Multi-step shape edit data
=-=-=-=-=

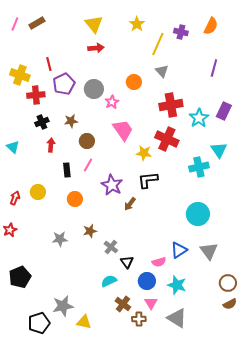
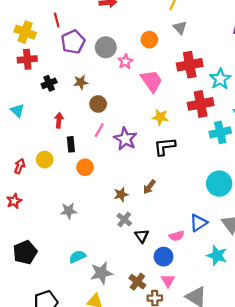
red cross: (36, 95) -> (27, 59), moved
pink trapezoid: (123, 130) -> (152, 81), moved
red cross: (167, 139) -> (201, 104), moved, turned -35
red arrow: (51, 145) -> (59, 120), moved
black rectangle: (67, 170) -> (71, 144), moved
purple star: (112, 185) -> (125, 139), moved
brown arrow: (130, 204) -> (149, 187), moved
brown star: (90, 231) -> (121, 194), moved
cyan semicircle: (109, 281) -> (77, 257), moved
cyan star: (177, 285) -> (217, 256), moved
gray star: (63, 306) -> (101, 273), moved

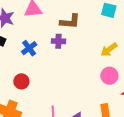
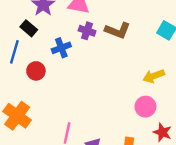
purple cross: (58, 41) -> (87, 31), moved
red circle: (21, 81) -> (36, 71), moved

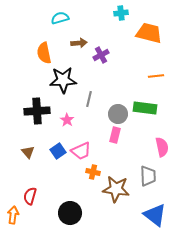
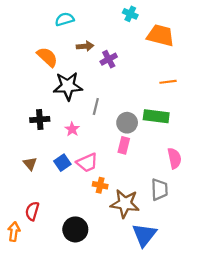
cyan cross: (121, 13) -> (130, 14), turned 32
orange semicircle: (44, 53) -> (47, 57), turned 145
black cross: (37, 111) -> (40, 119), size x0.7
blue triangle: (155, 215) -> (144, 235), moved, turned 30

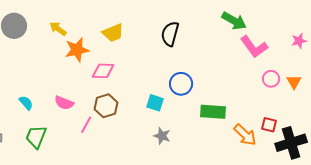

=-=-=-=-=

**DIRECTIONS FOR THIS TASK**. Print out every record above exactly as given. Do not include the pictures.

**COMPLETED TASK**.
red cross: (36, 95) -> (27, 59), moved
pink trapezoid: (123, 130) -> (152, 81), moved
red cross: (167, 139) -> (201, 104), moved, turned -35
red arrow: (51, 145) -> (59, 120), moved
black rectangle: (67, 170) -> (71, 144), moved
purple star: (112, 185) -> (125, 139), moved
brown arrow: (130, 204) -> (149, 187), moved
brown star: (90, 231) -> (121, 194), moved
cyan semicircle: (109, 281) -> (77, 257), moved
cyan star: (177, 285) -> (217, 256), moved
gray star: (63, 306) -> (101, 273), moved

purple cross: (58, 41) -> (87, 31), moved
red circle: (21, 81) -> (36, 71), moved

cyan cross: (121, 13) -> (130, 14), turned 32
orange semicircle: (44, 53) -> (47, 57), turned 145
black cross: (37, 111) -> (40, 119), size x0.7
blue triangle: (155, 215) -> (144, 235), moved, turned 30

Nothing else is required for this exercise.